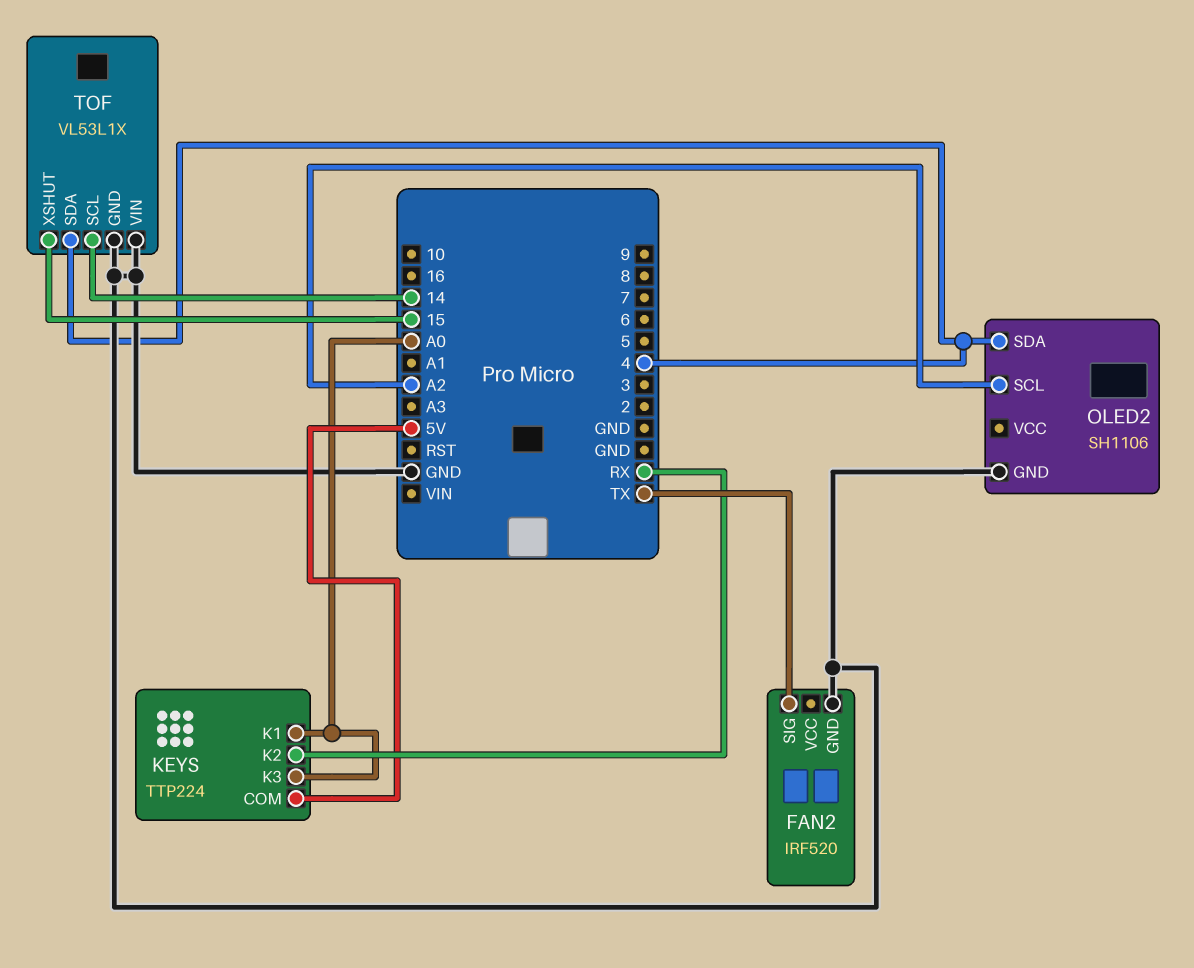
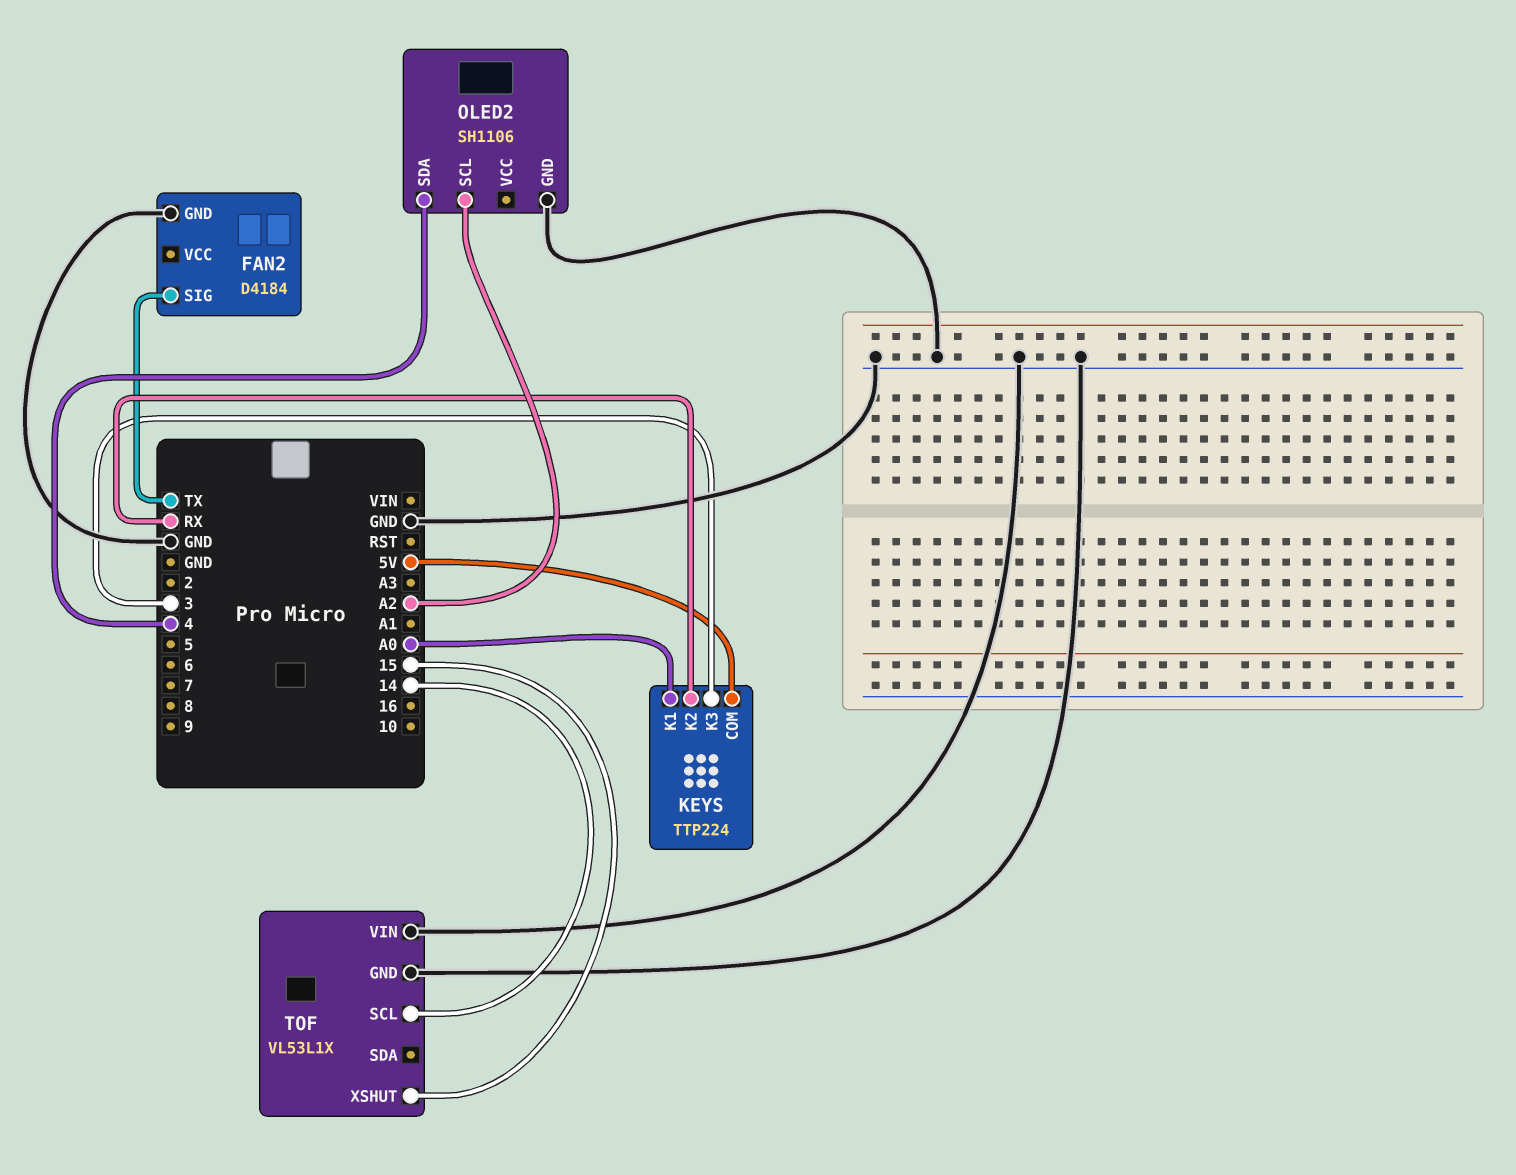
FAN2: IRF520 -> D4184
KEYS pin K3: A0 -> 3
TOF pin SDA: 4 -> none

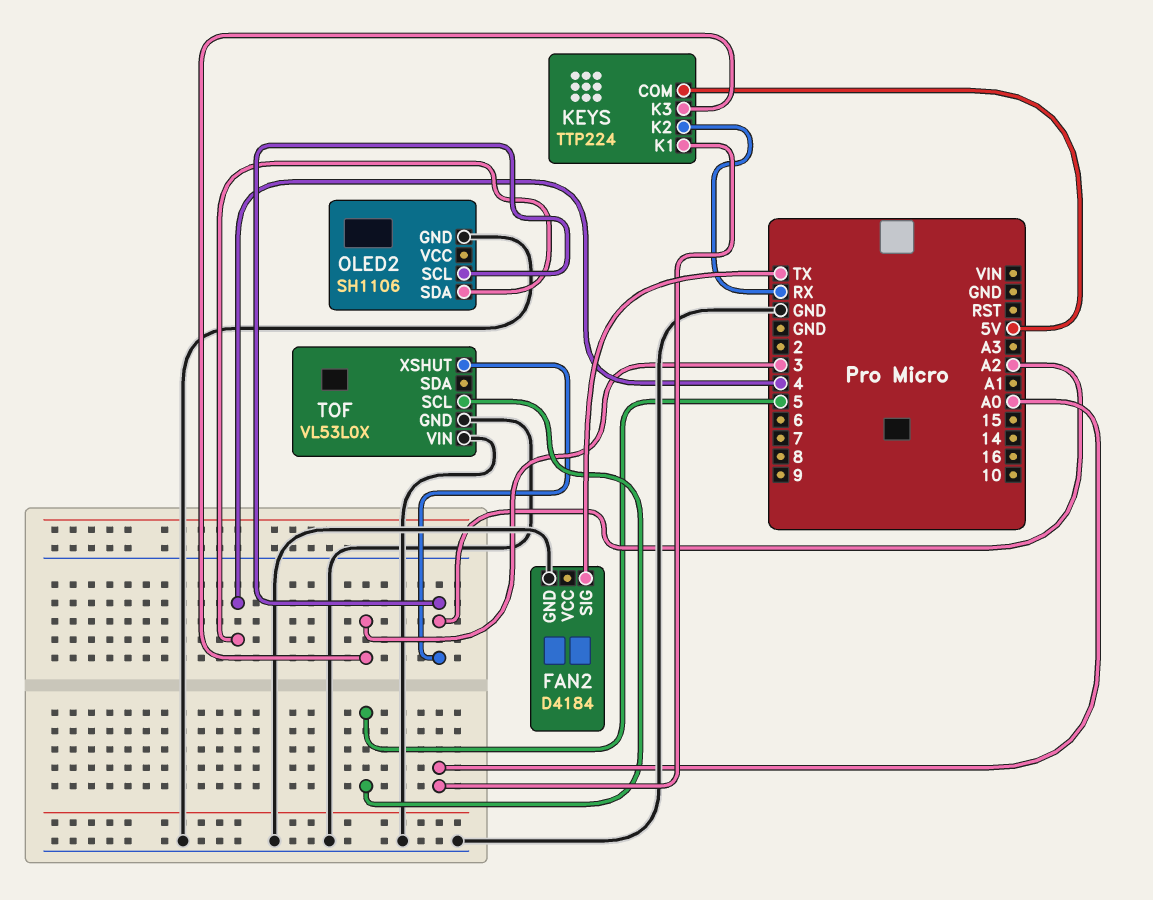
TOF: VL53L1X -> VL53L0X
TOF pin SCL: 14 -> 5
TOF pin XSHUT: 15 -> A2

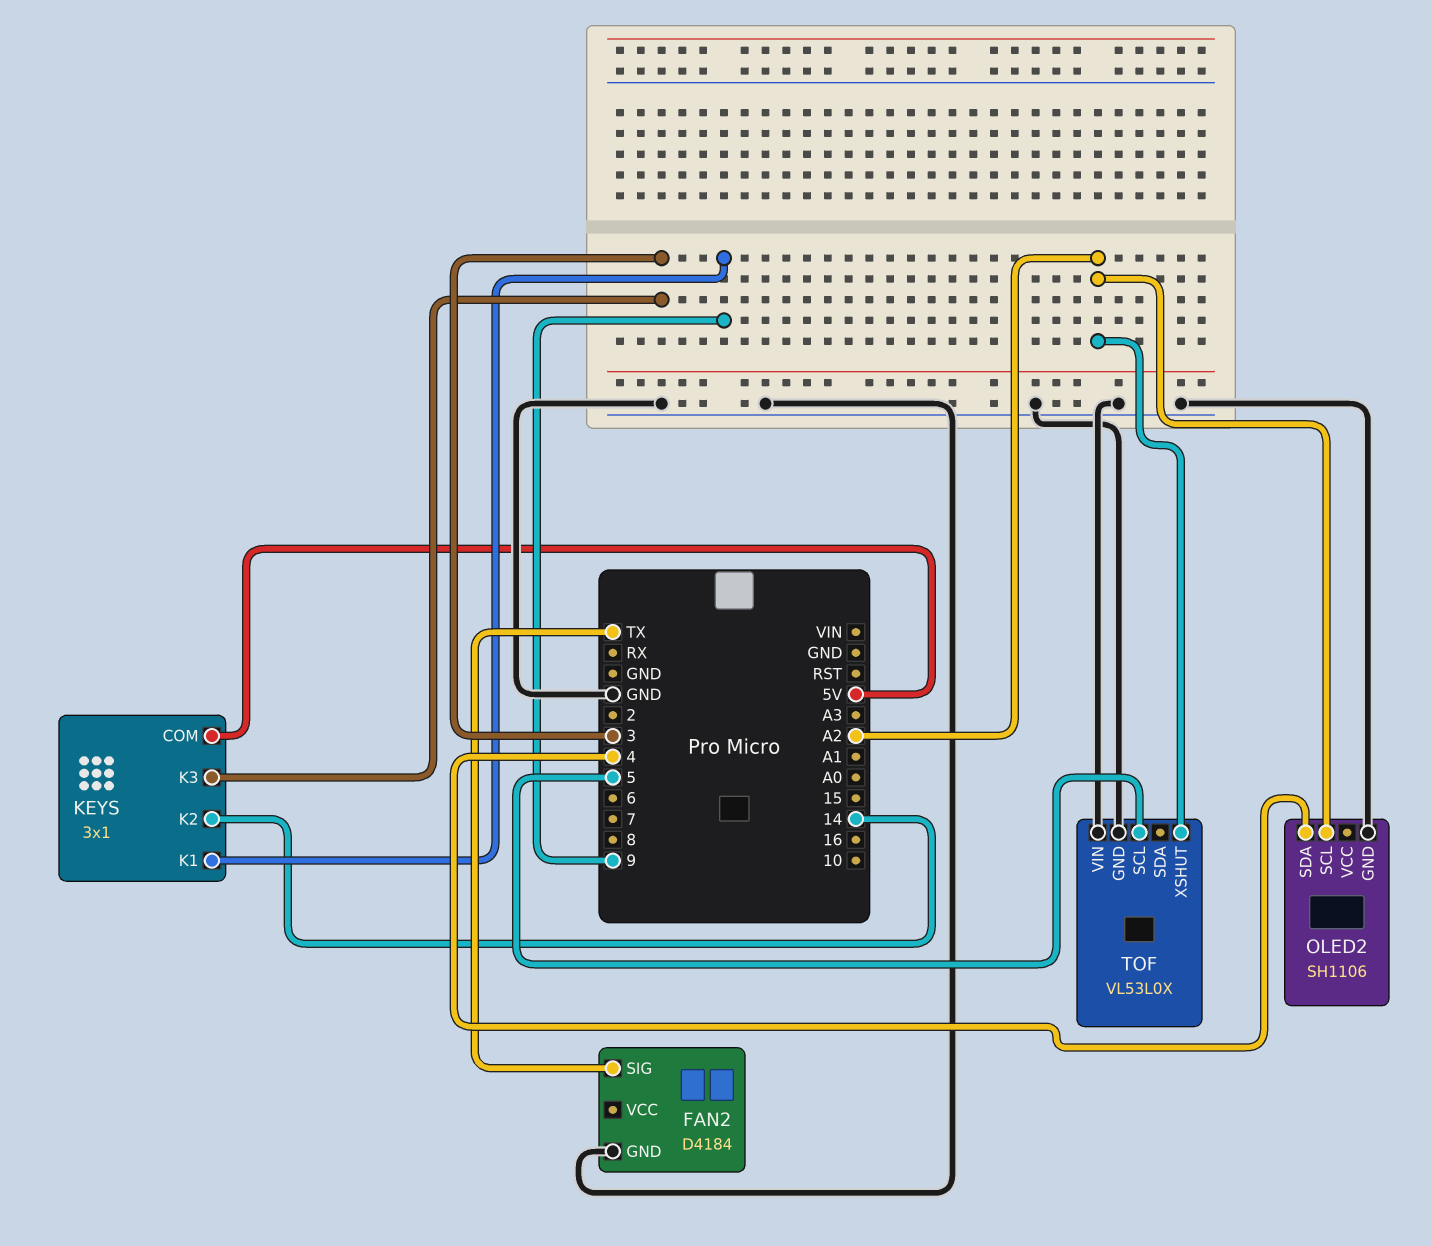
KEYS: TTP224 -> 3x1
KEYS pin K1: A0 -> 9
KEYS pin K2: RX -> 14

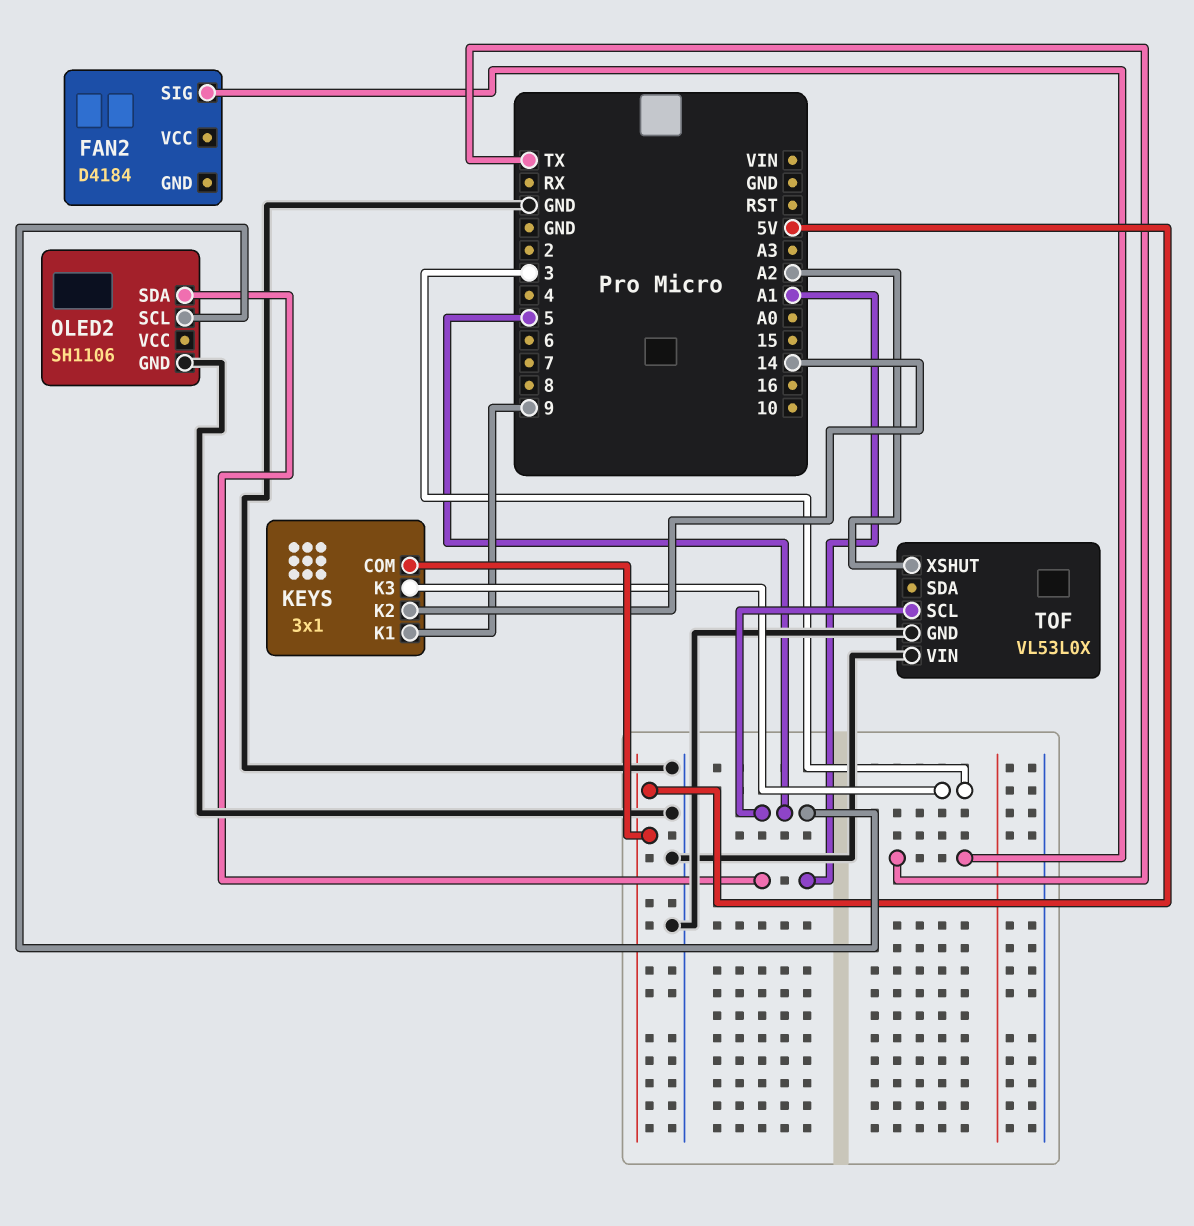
FAN2 pin GND: GND -> none
OLED2 pin SCL: A2 -> 5
OLED2 pin SDA: 4 -> A1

_____

* **Problem to work on**:
All the records above need to be given again word for word. Skip the pictures.

* **Exercise solution**:
FAN2: IRF520 -> D4184
KEYS pin K3: A0 -> 3
TOF pin SDA: 4 -> none

TOF: VL53L1X -> VL53L0X
TOF pin SCL: 14 -> 5
TOF pin XSHUT: 15 -> A2

KEYS: TTP224 -> 3x1
KEYS pin K1: A0 -> 9
KEYS pin K2: RX -> 14

FAN2 pin GND: GND -> none
OLED2 pin SCL: A2 -> 5
OLED2 pin SDA: 4 -> A1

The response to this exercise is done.